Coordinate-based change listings
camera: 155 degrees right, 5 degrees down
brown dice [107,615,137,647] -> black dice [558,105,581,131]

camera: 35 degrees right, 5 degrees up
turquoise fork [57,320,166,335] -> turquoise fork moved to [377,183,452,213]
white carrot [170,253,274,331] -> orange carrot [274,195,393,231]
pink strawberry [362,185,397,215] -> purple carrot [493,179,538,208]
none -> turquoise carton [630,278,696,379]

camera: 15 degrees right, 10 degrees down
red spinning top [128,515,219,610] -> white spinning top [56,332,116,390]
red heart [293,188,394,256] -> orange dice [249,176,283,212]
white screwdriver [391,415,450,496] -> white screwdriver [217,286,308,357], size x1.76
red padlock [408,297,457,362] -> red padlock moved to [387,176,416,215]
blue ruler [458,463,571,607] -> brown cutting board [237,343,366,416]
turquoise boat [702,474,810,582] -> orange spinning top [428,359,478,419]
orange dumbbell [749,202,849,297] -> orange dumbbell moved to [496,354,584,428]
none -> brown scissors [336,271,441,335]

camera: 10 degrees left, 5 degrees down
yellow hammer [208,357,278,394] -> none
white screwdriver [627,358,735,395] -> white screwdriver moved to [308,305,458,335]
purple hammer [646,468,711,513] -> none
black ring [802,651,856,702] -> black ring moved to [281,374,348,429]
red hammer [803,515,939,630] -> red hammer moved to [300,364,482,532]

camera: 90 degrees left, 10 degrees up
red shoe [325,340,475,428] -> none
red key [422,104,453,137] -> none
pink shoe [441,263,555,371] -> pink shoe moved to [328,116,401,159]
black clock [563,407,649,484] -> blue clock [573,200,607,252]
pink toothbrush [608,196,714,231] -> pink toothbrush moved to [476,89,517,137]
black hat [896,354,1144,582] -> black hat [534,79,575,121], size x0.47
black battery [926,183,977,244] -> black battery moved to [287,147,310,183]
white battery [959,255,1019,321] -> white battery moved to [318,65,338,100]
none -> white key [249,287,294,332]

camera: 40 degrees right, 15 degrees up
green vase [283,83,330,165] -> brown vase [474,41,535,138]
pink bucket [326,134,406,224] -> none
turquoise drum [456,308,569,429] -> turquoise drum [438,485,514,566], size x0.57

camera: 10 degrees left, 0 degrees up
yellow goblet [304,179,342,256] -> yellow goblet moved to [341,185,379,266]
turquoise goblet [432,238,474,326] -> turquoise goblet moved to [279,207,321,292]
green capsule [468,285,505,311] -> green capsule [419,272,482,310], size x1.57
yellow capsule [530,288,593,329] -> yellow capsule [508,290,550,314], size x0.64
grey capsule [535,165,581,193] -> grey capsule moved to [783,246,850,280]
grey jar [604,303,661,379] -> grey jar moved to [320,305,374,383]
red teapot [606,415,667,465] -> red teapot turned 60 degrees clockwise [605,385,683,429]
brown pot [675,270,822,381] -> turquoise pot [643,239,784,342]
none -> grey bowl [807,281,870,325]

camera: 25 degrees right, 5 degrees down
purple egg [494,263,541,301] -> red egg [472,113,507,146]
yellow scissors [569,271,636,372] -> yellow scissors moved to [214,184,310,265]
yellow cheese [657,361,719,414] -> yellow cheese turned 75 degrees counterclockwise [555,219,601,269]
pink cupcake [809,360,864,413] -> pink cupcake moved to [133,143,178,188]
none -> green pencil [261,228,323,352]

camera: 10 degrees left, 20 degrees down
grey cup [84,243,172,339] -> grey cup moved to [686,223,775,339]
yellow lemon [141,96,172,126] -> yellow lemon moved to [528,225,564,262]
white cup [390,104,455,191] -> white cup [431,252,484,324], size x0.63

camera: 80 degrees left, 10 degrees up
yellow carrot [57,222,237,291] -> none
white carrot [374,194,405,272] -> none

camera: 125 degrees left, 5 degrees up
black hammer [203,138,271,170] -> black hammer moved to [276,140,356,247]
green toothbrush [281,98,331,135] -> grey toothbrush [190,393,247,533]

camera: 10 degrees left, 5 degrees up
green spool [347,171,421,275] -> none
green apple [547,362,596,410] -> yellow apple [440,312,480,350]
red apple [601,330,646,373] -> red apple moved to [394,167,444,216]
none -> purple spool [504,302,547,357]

Problem: Copy, exactly and only, the lines above that begin with the one containing "red hammer [803,515,939,630]" and finish with the one containing "black battery [926,183,977,244]".

Solution for this task:
red hammer [803,515,939,630] -> red hammer moved to [300,364,482,532]

camera: 90 degrees left, 10 degrees up
red shoe [325,340,475,428] -> none
red key [422,104,453,137] -> none
pink shoe [441,263,555,371] -> pink shoe moved to [328,116,401,159]
black clock [563,407,649,484] -> blue clock [573,200,607,252]
pink toothbrush [608,196,714,231] -> pink toothbrush moved to [476,89,517,137]
black hat [896,354,1144,582] -> black hat [534,79,575,121], size x0.47
black battery [926,183,977,244] -> black battery moved to [287,147,310,183]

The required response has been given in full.